■ **ACTION ITEM**: Using the listing below, output only the lines from the one that contains "C3: 4.7nF (+12V, GND) -> 4.7nF (GND, n1)" through the one that contains "U3: CH340N -> CH330N", inclusive, exactly as given and without images.

EXTRACTED ENTRIES Block Start

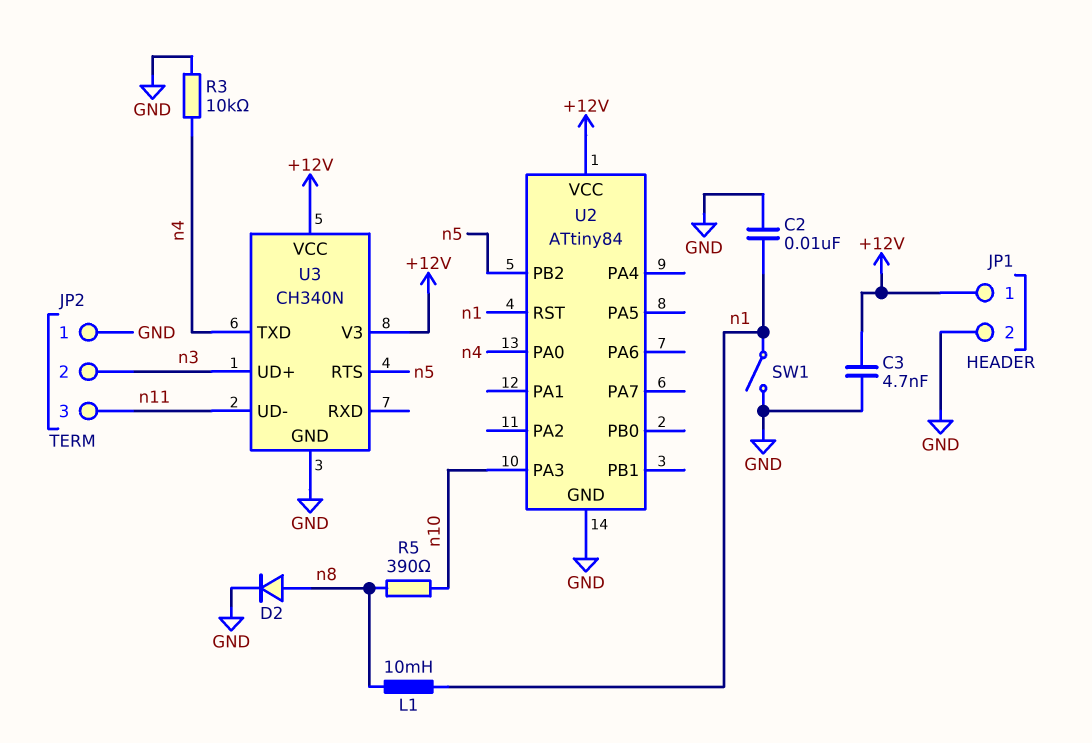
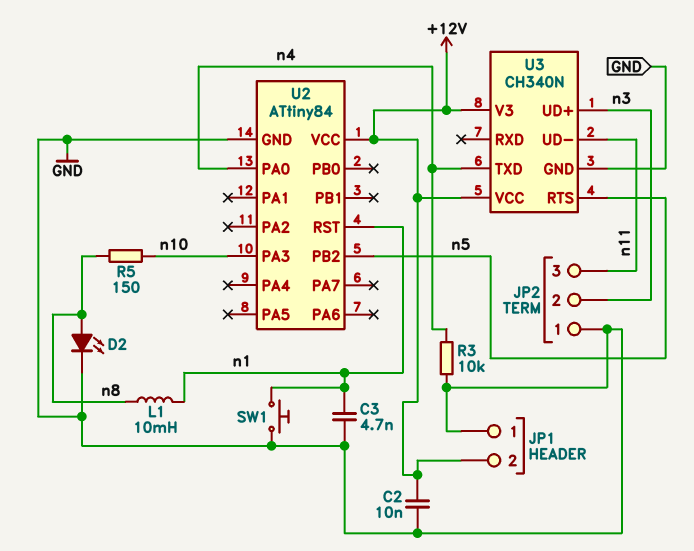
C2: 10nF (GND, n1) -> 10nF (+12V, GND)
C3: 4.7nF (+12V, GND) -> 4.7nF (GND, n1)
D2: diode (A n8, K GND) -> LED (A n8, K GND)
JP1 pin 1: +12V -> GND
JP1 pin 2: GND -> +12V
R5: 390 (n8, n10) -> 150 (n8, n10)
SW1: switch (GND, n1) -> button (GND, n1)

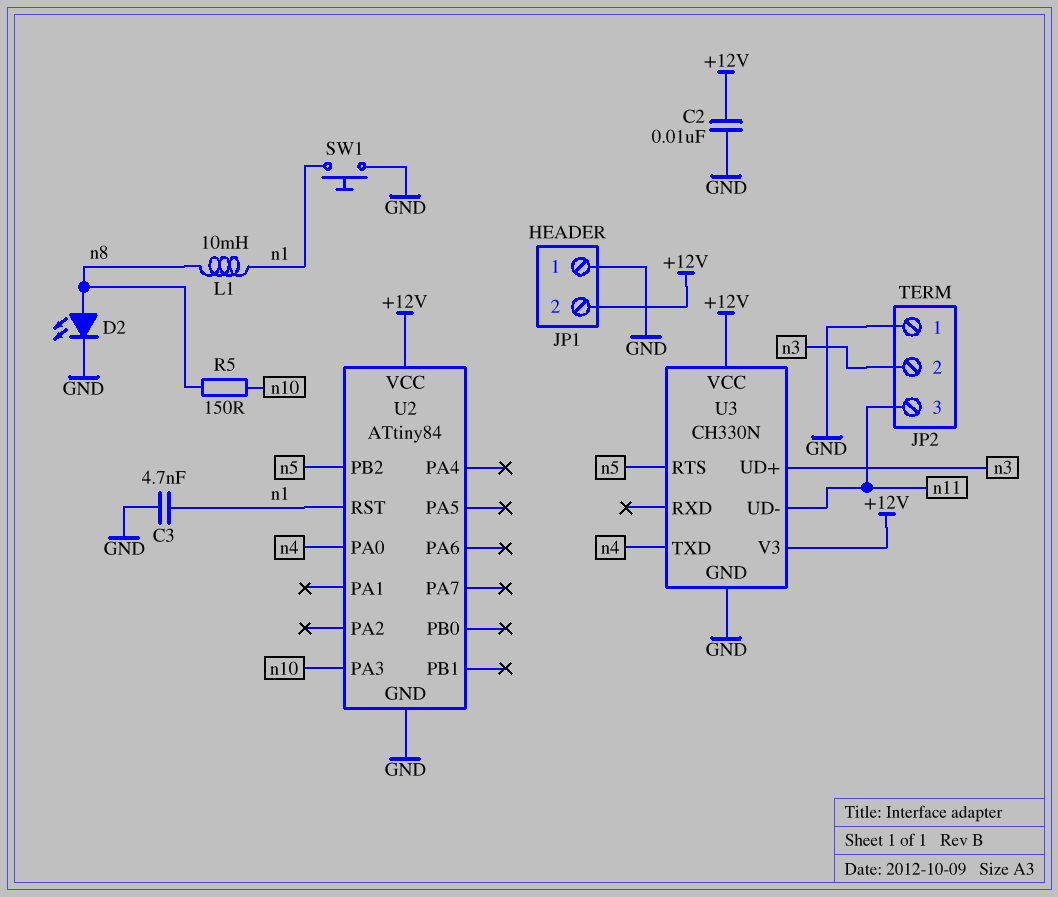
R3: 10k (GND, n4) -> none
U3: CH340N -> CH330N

EXTRACTED ENTRIES Block End
EXTRACTED ENTRIES Block Start

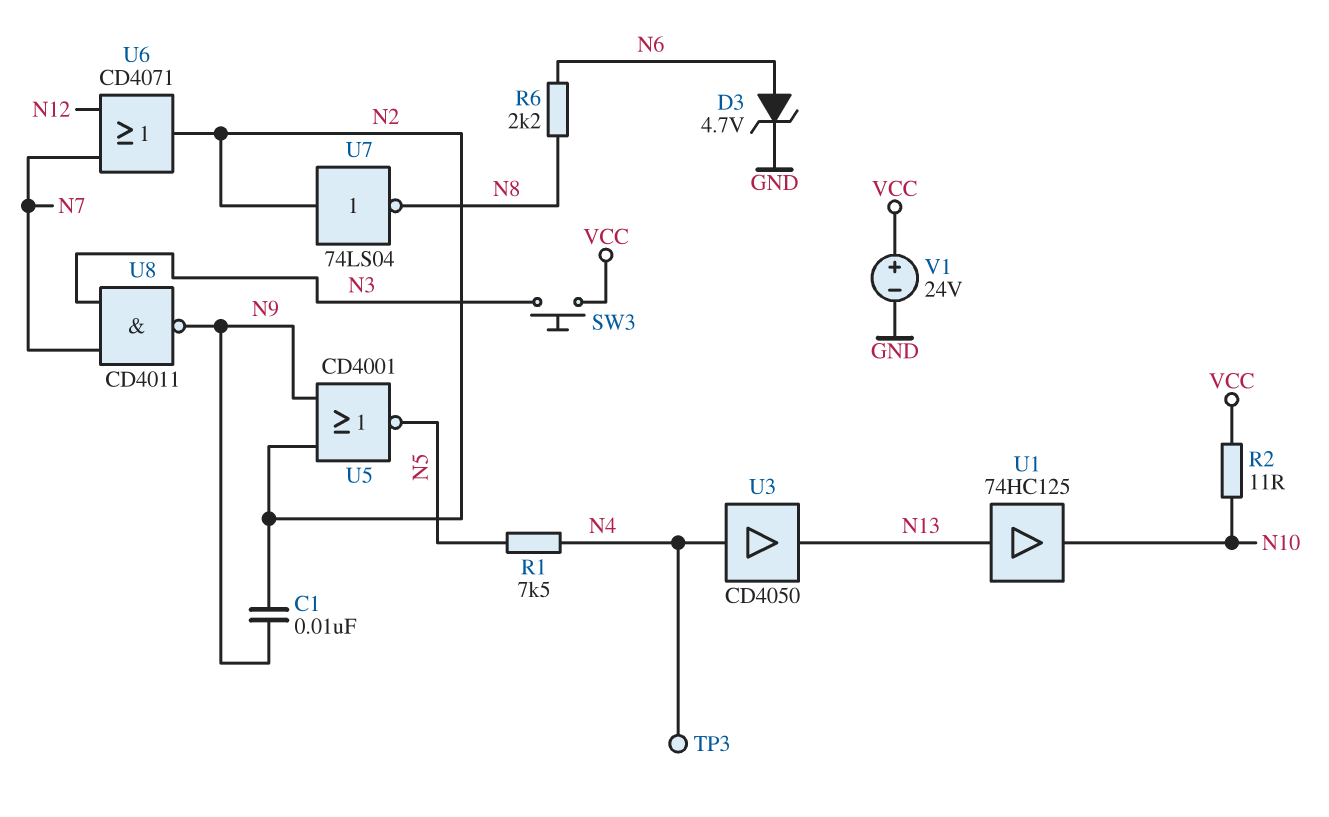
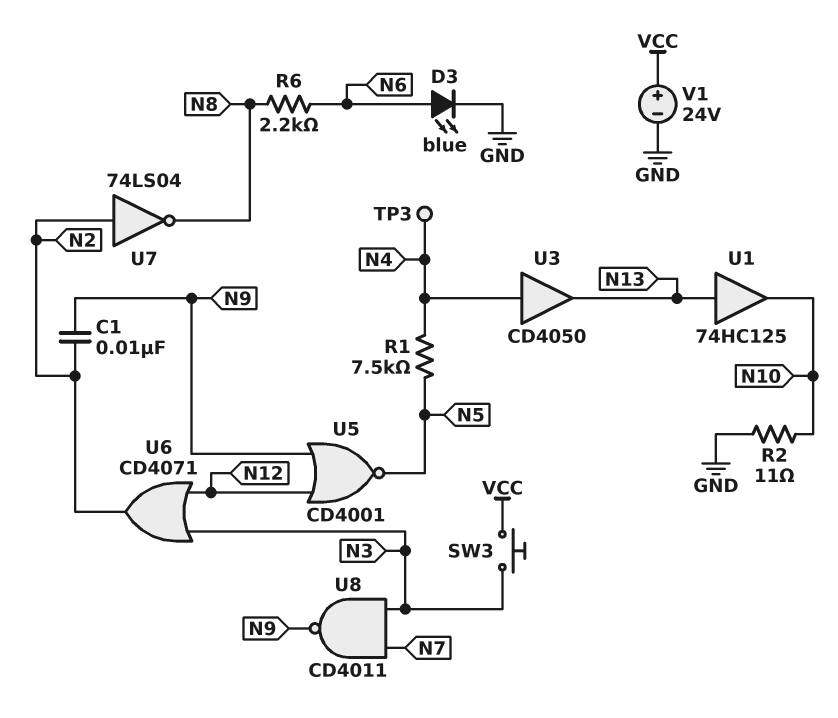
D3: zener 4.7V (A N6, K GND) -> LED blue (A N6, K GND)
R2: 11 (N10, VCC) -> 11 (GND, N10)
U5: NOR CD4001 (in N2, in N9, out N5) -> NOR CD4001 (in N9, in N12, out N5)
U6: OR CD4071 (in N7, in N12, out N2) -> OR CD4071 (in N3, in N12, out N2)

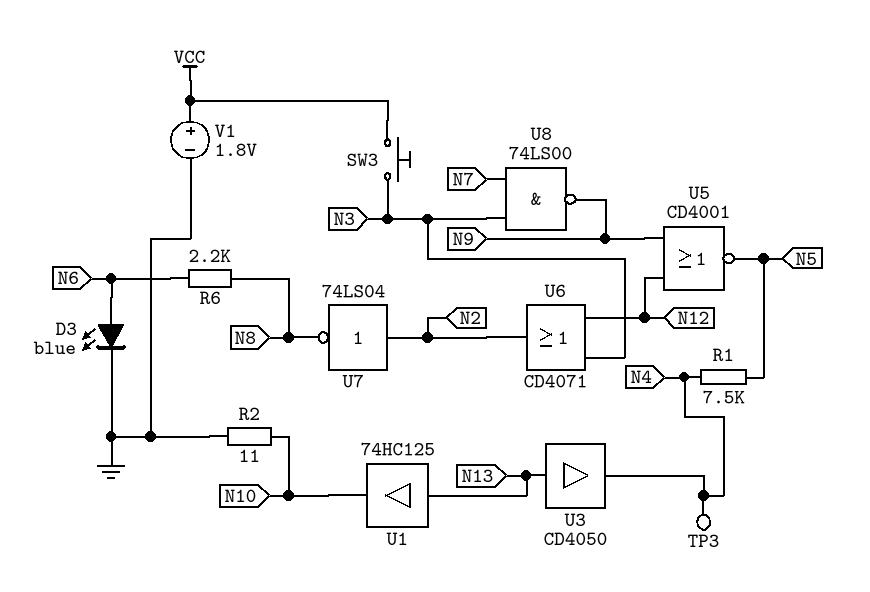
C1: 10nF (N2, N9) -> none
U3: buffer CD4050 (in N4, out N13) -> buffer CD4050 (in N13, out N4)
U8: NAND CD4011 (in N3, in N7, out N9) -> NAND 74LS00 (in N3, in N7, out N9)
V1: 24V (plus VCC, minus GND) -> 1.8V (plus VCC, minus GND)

EXTRACTED ENTRIES Block End

■ **RESPONSE TO THIS TASK**:
C3: 4.7nF (+12V, GND) -> 4.7nF (GND, n1)
D2: diode (A n8, K GND) -> LED (A n8, K GND)
JP1 pin 1: +12V -> GND
JP1 pin 2: GND -> +12V
R5: 390 (n8, n10) -> 150 (n8, n10)
SW1: switch (GND, n1) -> button (GND, n1)

R3: 10k (GND, n4) -> none
U3: CH340N -> CH330N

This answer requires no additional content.